*** Opening of EXTRACTED DATA ***

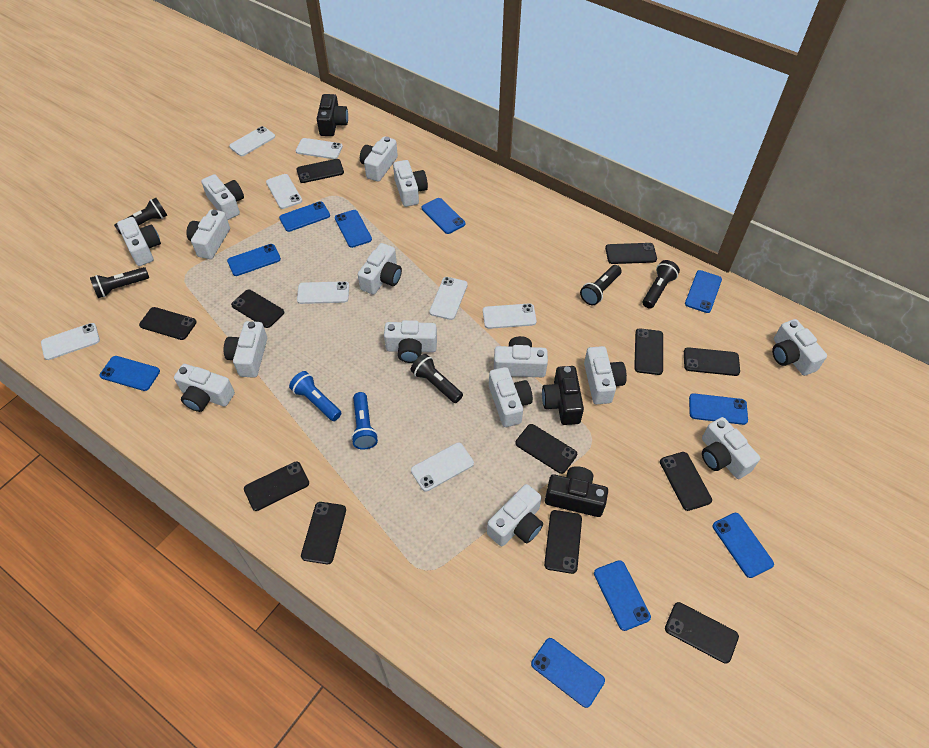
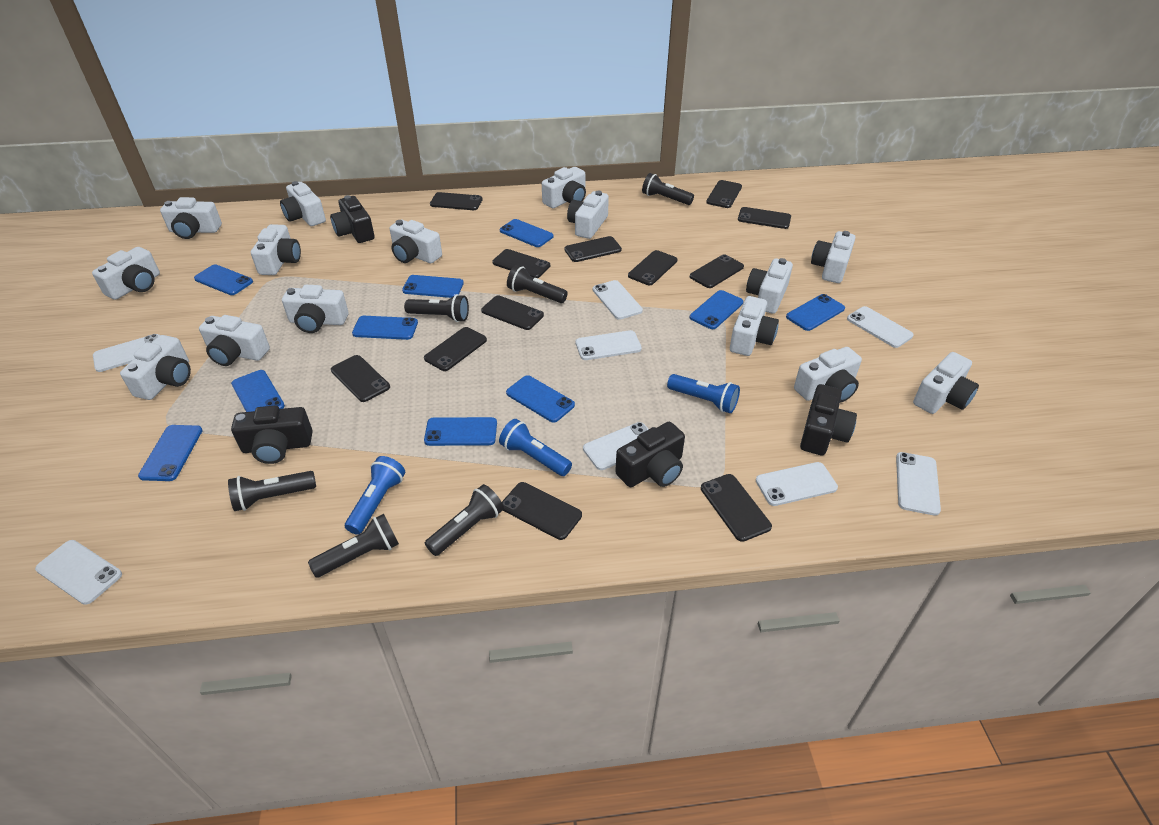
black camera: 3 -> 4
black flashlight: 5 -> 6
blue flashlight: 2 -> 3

*** Close of EXTRACTED DATA ***
*** Opening of EXTRACTED DATA ***

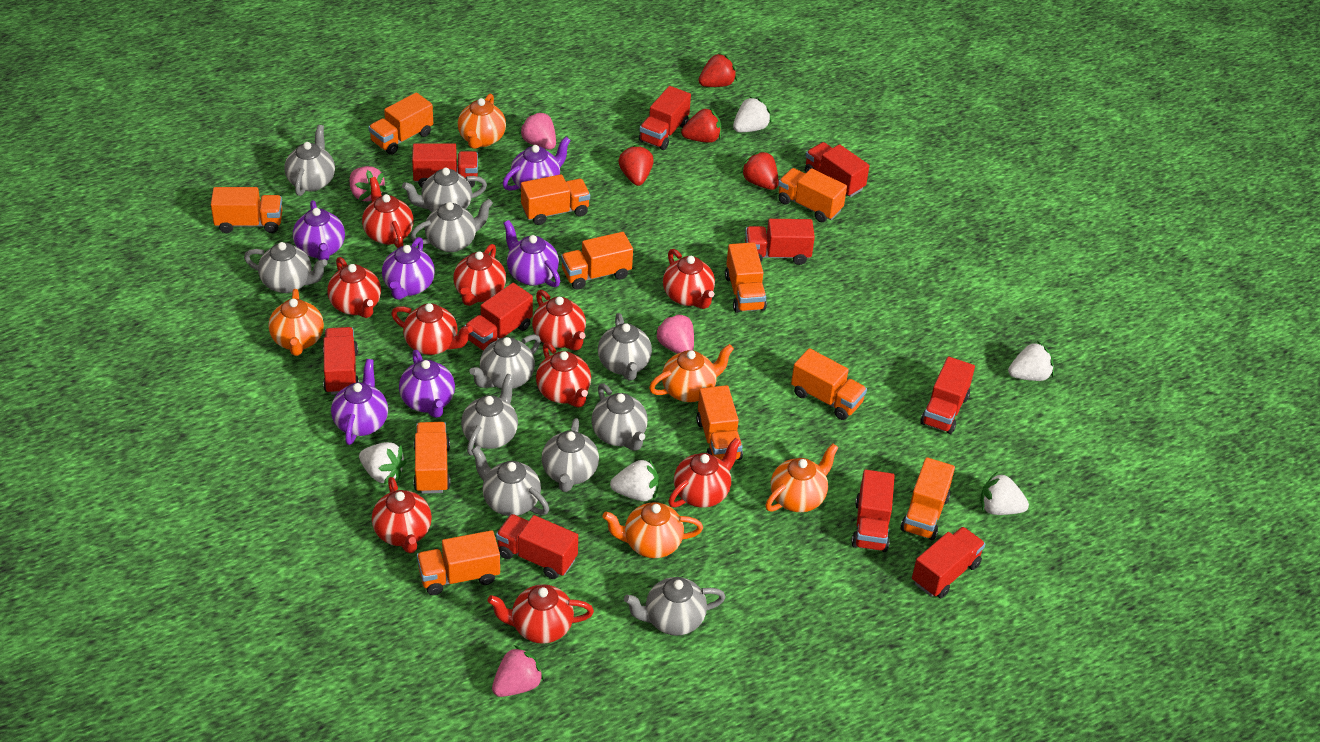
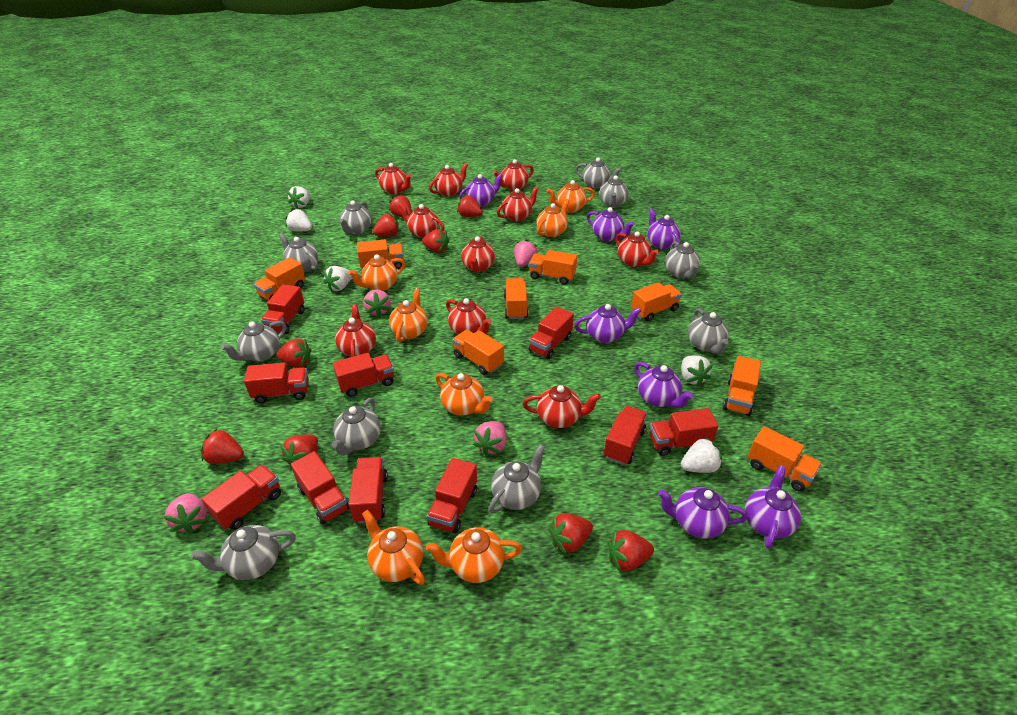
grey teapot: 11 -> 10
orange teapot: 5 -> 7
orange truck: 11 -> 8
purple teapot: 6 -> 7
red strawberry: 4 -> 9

*** Close of EXTRACTED DATA ***

**WHAT NEEDS TO BE DONE**
From the records above, extract exactly and only the lines that begin at the line with "black camera: 3 -> 4" and stop after the line with "blue flashlight: 2 -> 3".

**RESPONSE AREA**
black camera: 3 -> 4
black flashlight: 5 -> 6
blue flashlight: 2 -> 3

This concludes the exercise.